| PROBLEM |
Records follow. Copy every line with "LEDK".

══════

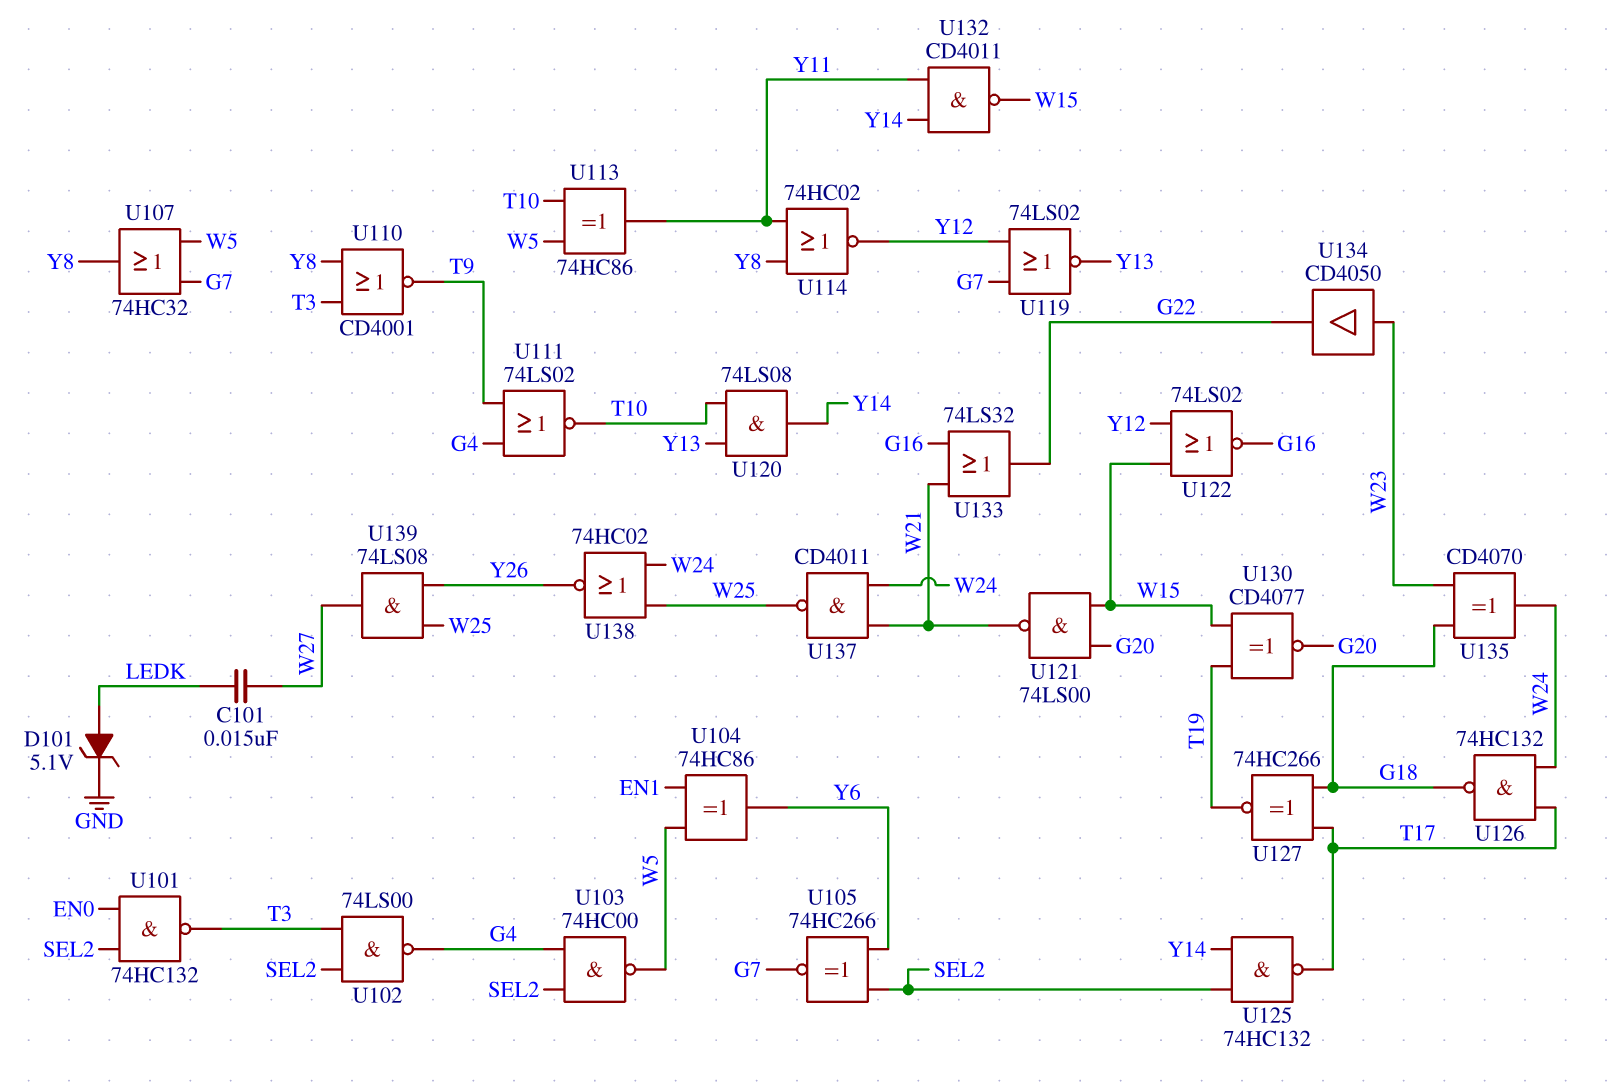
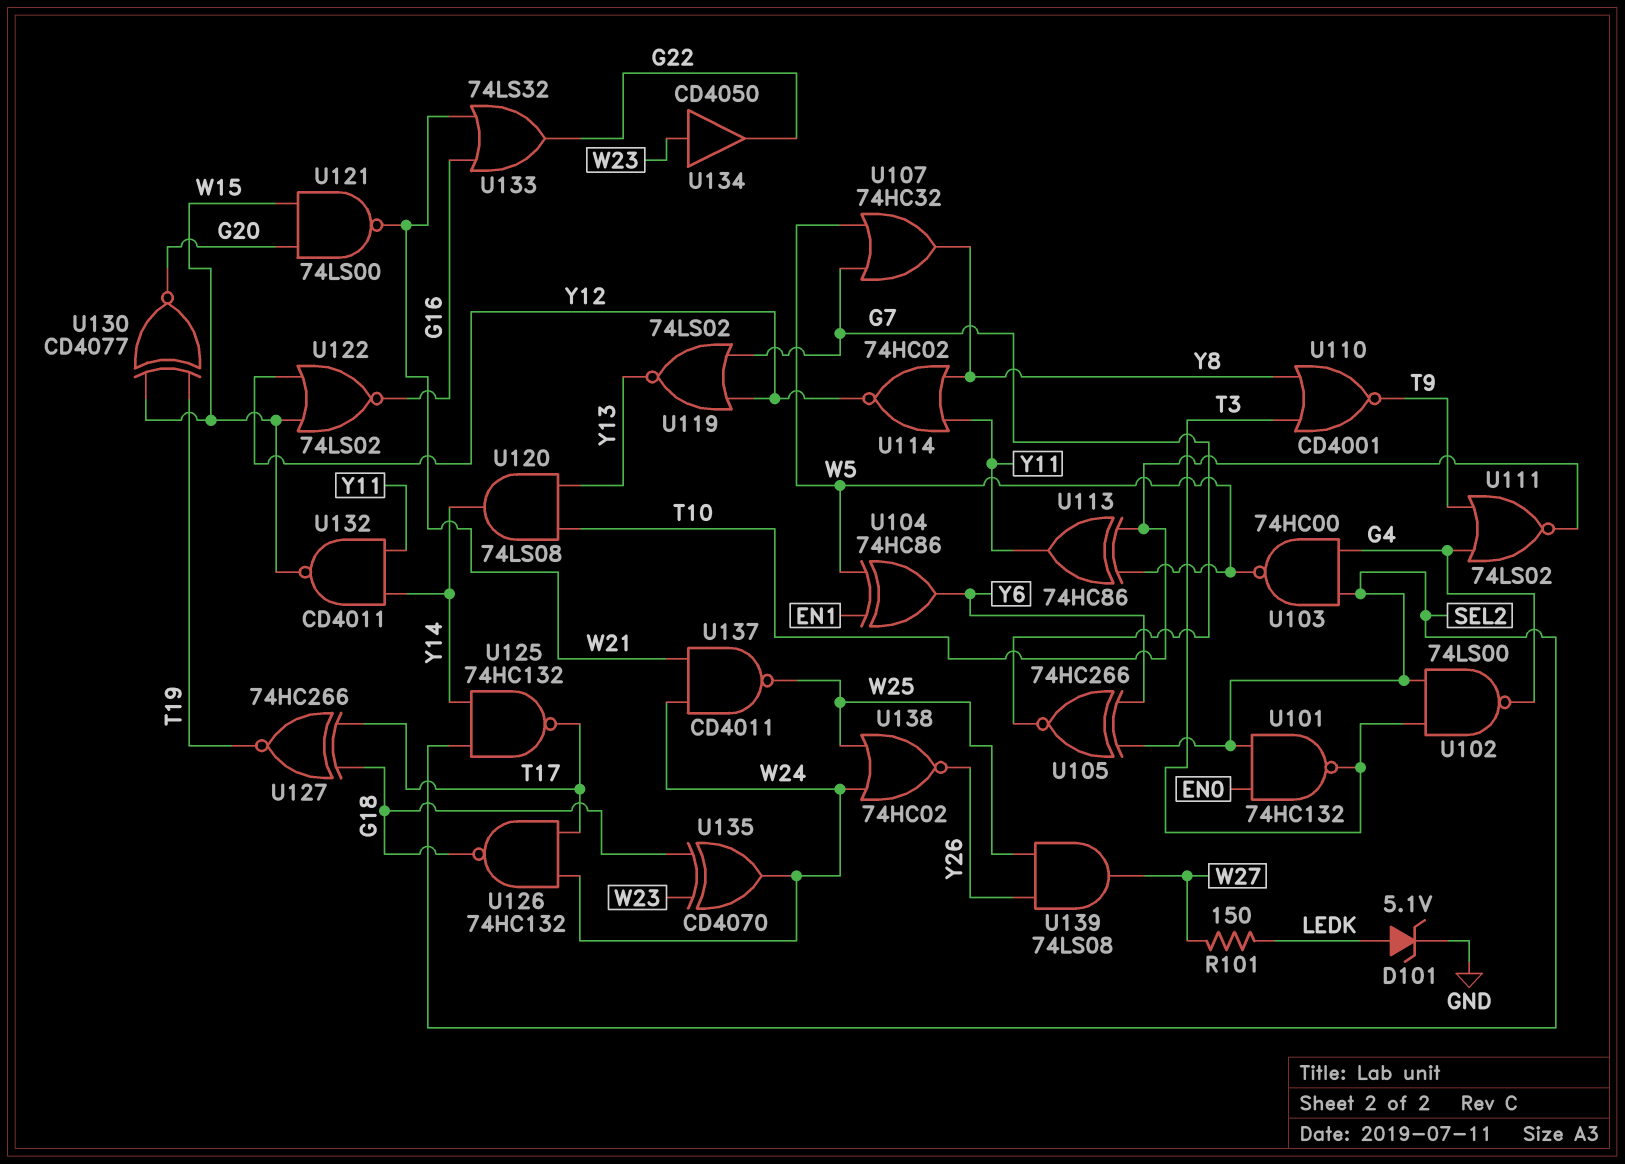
C101: 15nF (LEDK, W27) -> none
R101: none -> 150 (LEDK, W27)

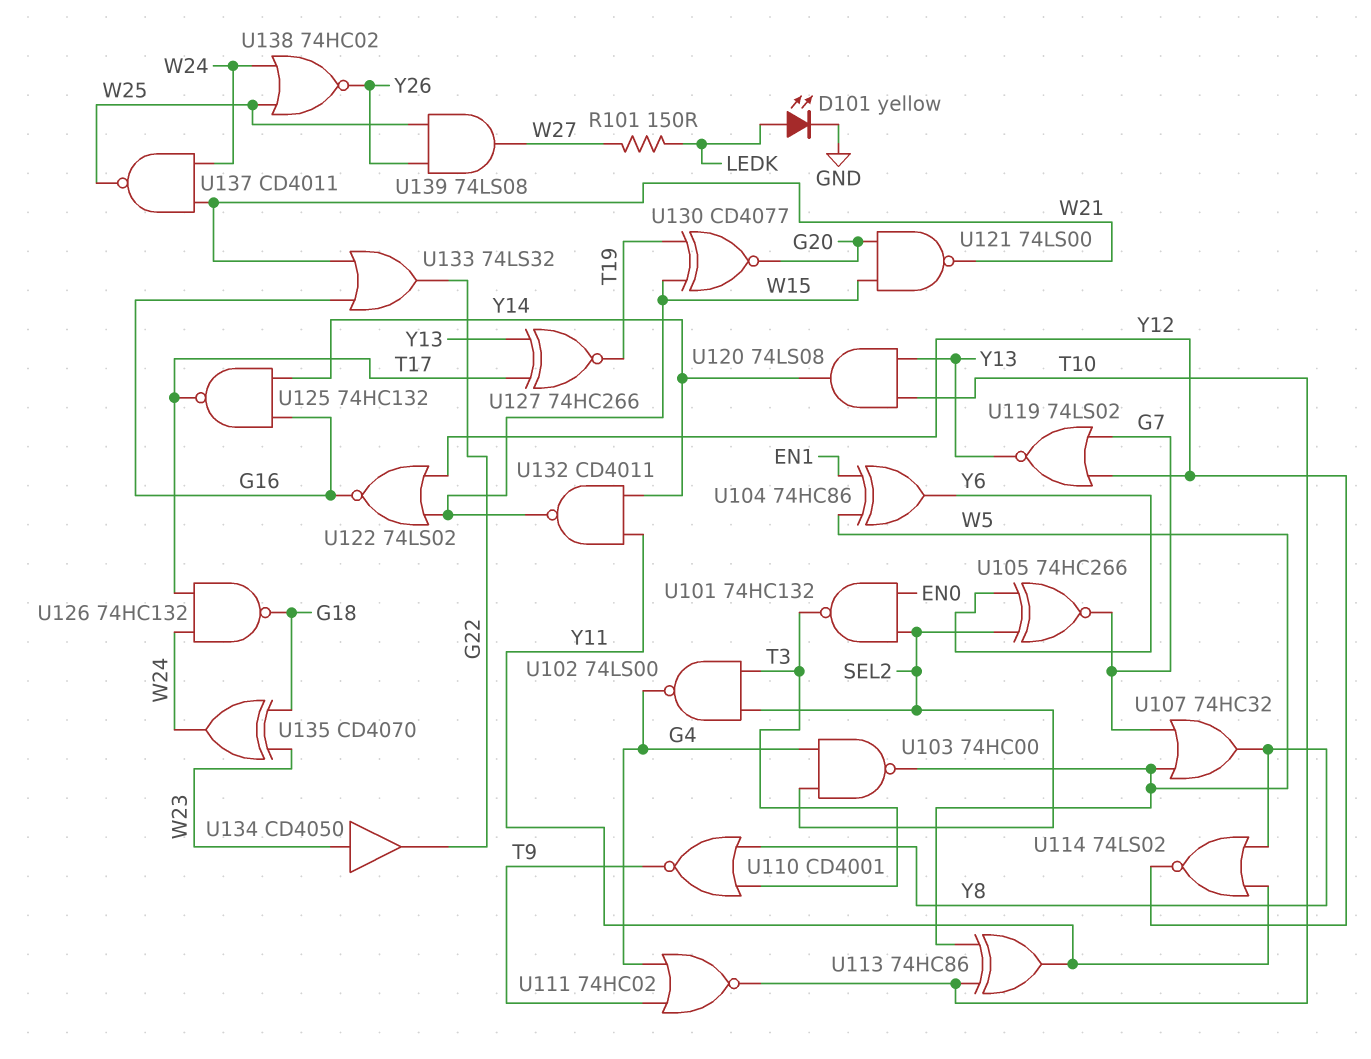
D101: zener 5.1V (A LEDK, K GND) -> LED yellow (A LEDK, K GND)
U111: NOR 74LS02 (in G4, in T9, out T10) -> NOR 74HC02 (in G4, in T9, out T10)
U114: NOR 74HC02 (in Y8, in Y11, out Y12) -> NOR 74LS02 (in Y8, in Y11, out Y12)
U125: NAND 74HC132 (in SEL2, in Y14, out T17) -> NAND 74HC132 (in G16, in Y14, out T17)
U127: XNOR 74HC266 (in G18, in T17, out T19) -> XNOR 74HC266 (in T17, in Y13, out T19)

══════

| ANSWER TO THE EXERCISE |
C101: 15nF (LEDK, W27) -> none
R101: none -> 150 (LEDK, W27)
D101: zener 5.1V (A LEDK, K GND) -> LED yellow (A LEDK, K GND)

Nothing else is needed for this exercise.